● **Work order**
Only lines with the string "image" matter here; gather them from the material below.

************

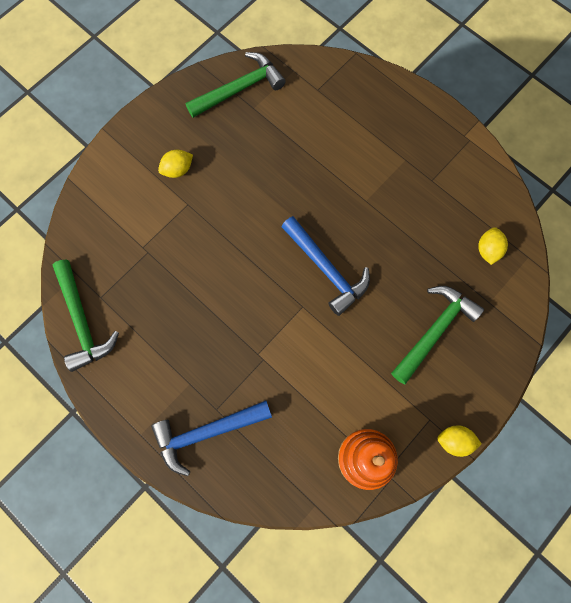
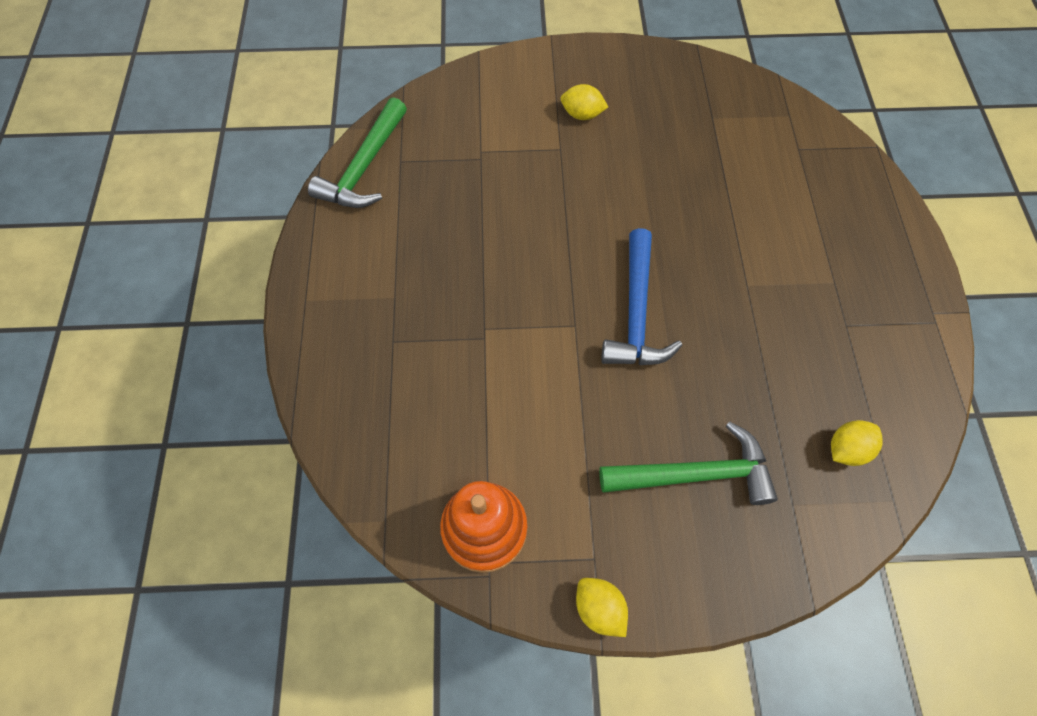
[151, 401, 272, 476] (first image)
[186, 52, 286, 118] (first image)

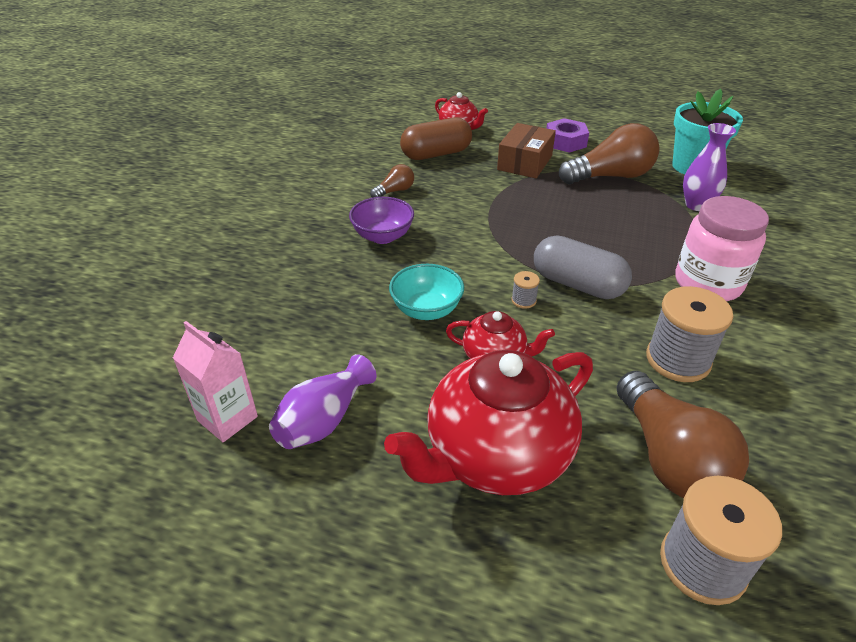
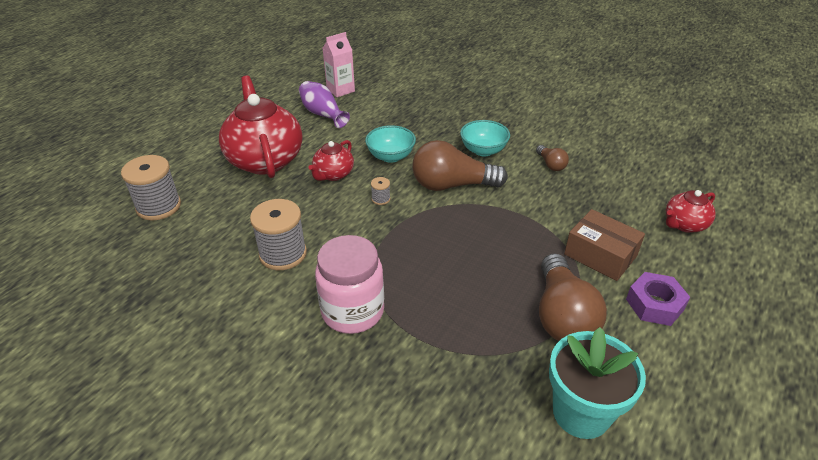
[400, 117, 472, 160] (first image)
[534, 235, 632, 299] (first image)
[683, 123, 736, 211] (first image)
[412, 140, 508, 191]
[460, 120, 510, 156]

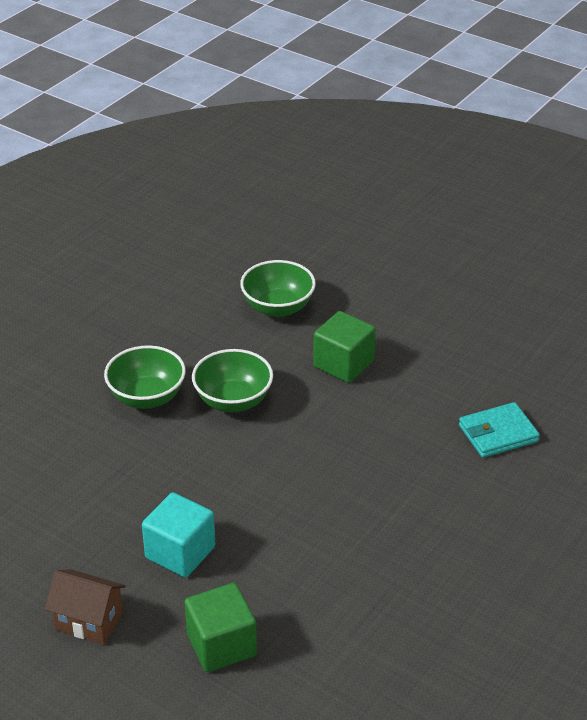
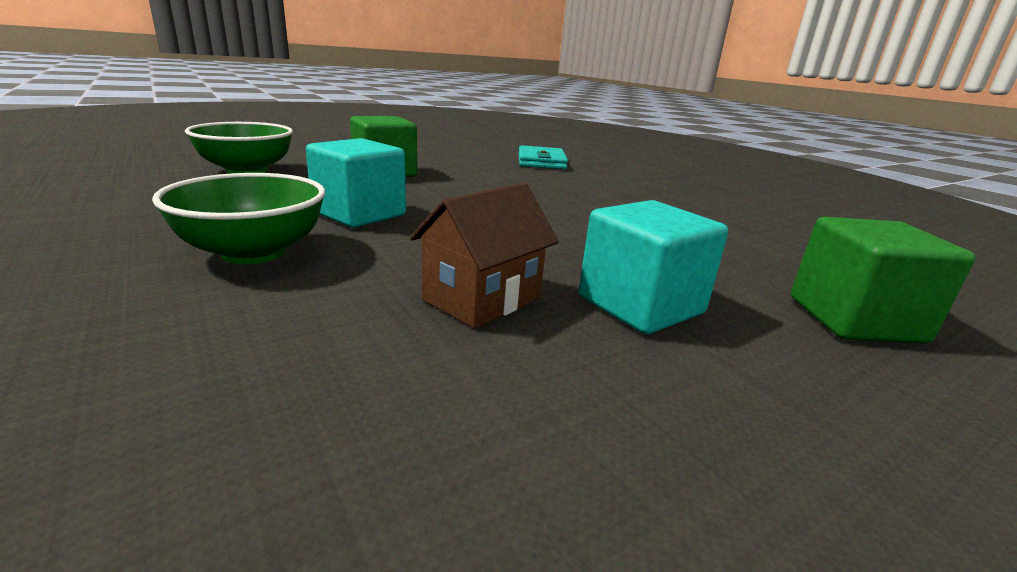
[410, 183, 559, 328]
[306, 138, 406, 228]

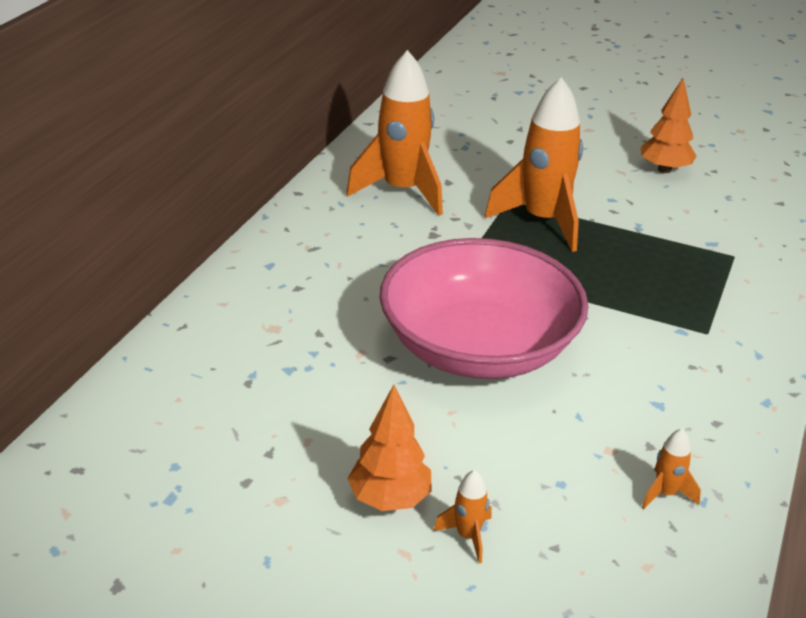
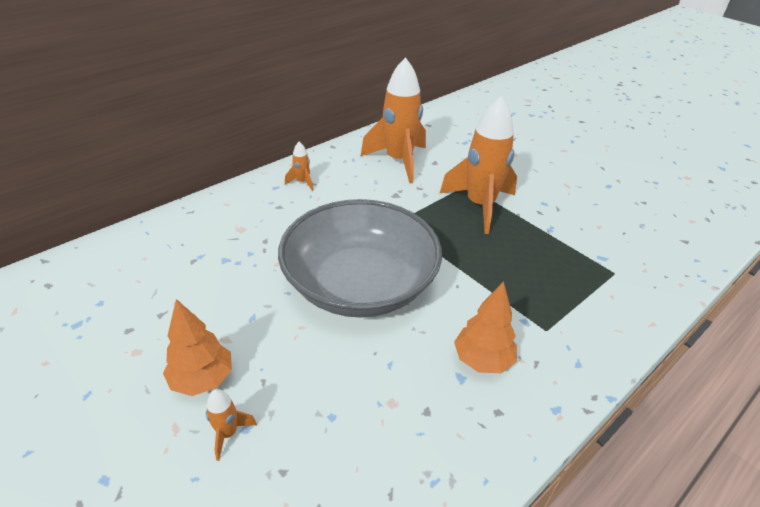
[454, 281, 517, 373]
[285, 142, 313, 191]
[278, 199, 442, 318]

************

● **Reply**
[151, 401, 272, 476] (first image)
[186, 52, 286, 118] (first image)
[400, 117, 472, 160] (first image)
[534, 235, 632, 299] (first image)
[683, 123, 736, 211] (first image)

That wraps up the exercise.